WHAT IS BEING ASKED: Once you reach the line containing "R9: 100k (EN0, MID) -> none" in the data below, restate each line word for word up to and including the one containing "S1: switch (GND, MID) -> switch (EN0, GND)".

STUDY MATERIAL:
# # # # # # #

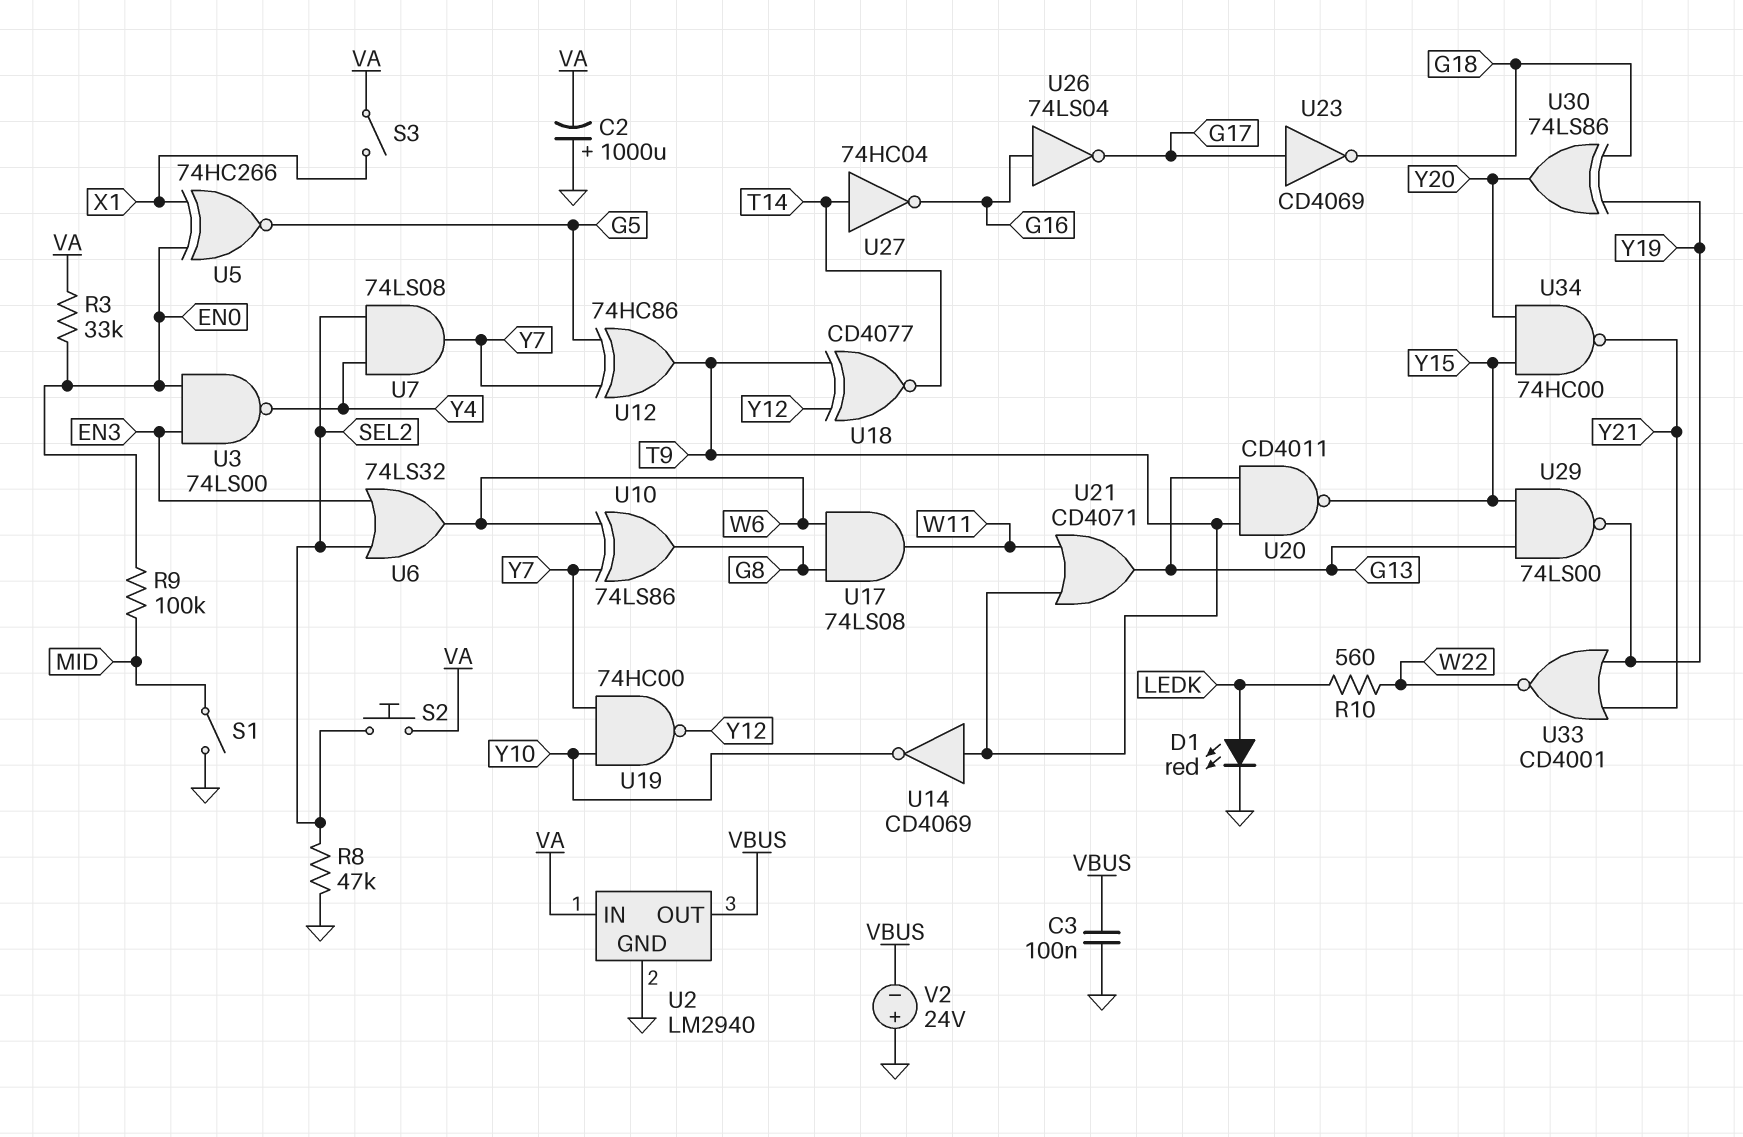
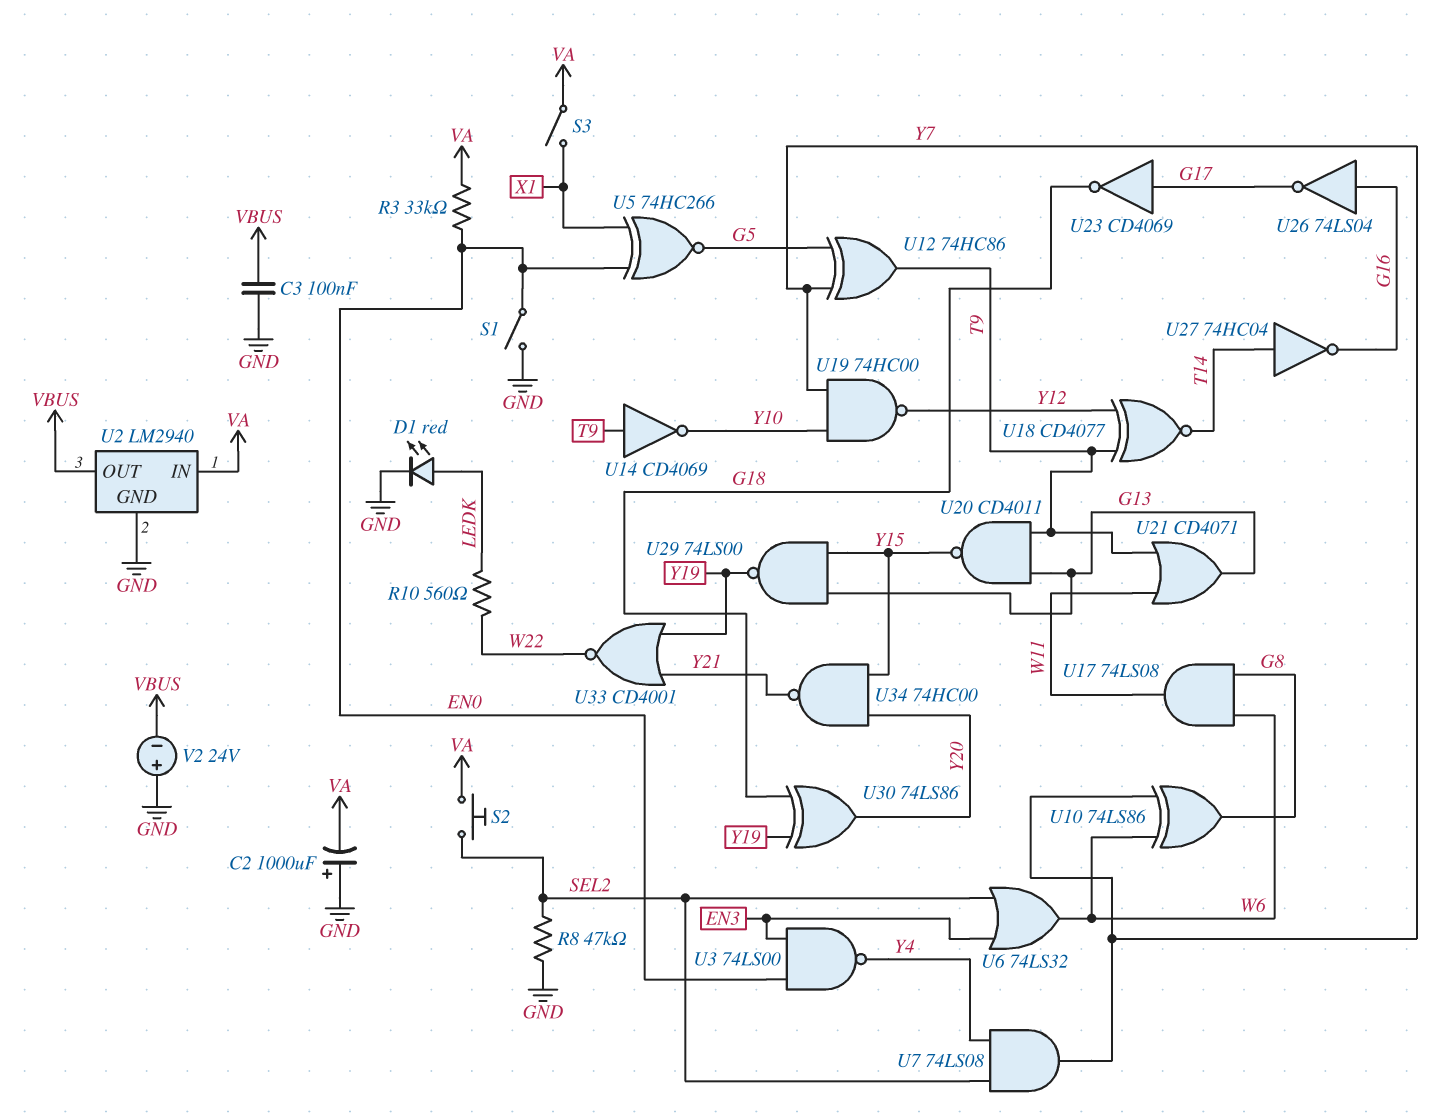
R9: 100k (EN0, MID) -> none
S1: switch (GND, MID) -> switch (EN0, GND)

# # # # # # #

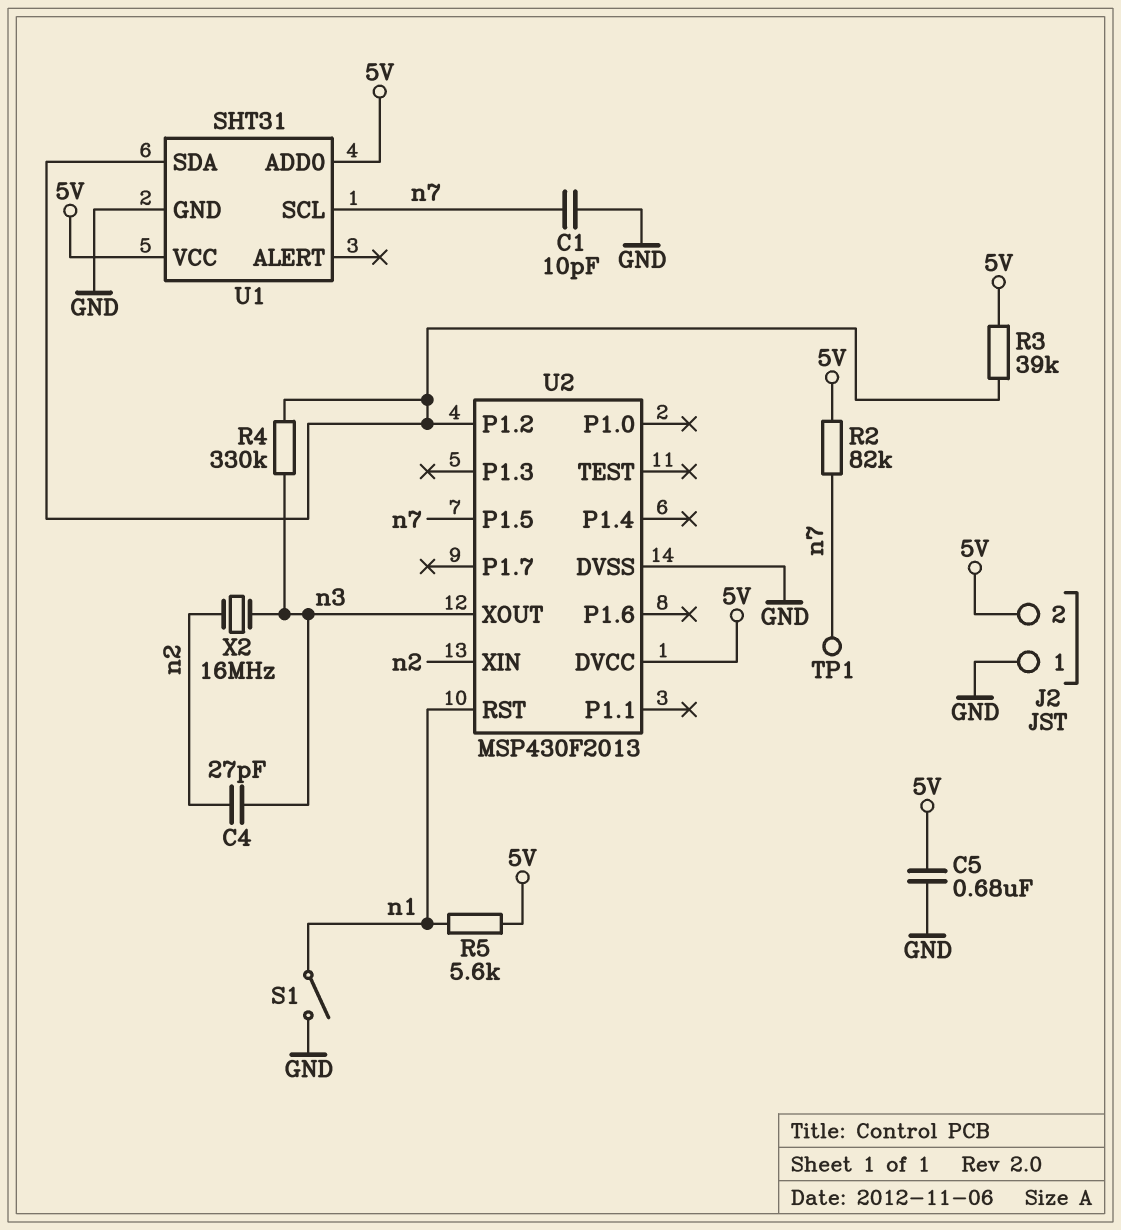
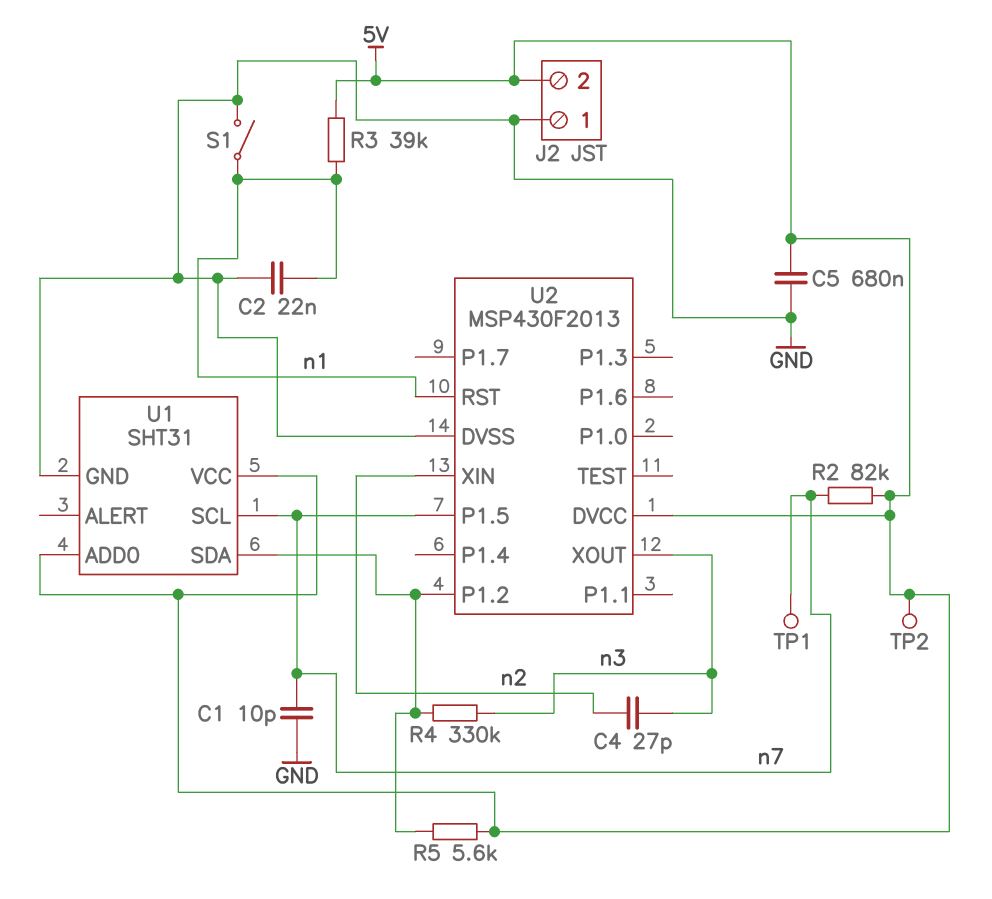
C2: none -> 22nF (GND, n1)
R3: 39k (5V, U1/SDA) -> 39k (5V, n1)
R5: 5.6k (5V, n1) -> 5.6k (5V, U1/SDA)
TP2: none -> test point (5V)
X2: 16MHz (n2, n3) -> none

# # # # # # #

WRITTEN RESPONSE:
R9: 100k (EN0, MID) -> none
S1: switch (GND, MID) -> switch (EN0, GND)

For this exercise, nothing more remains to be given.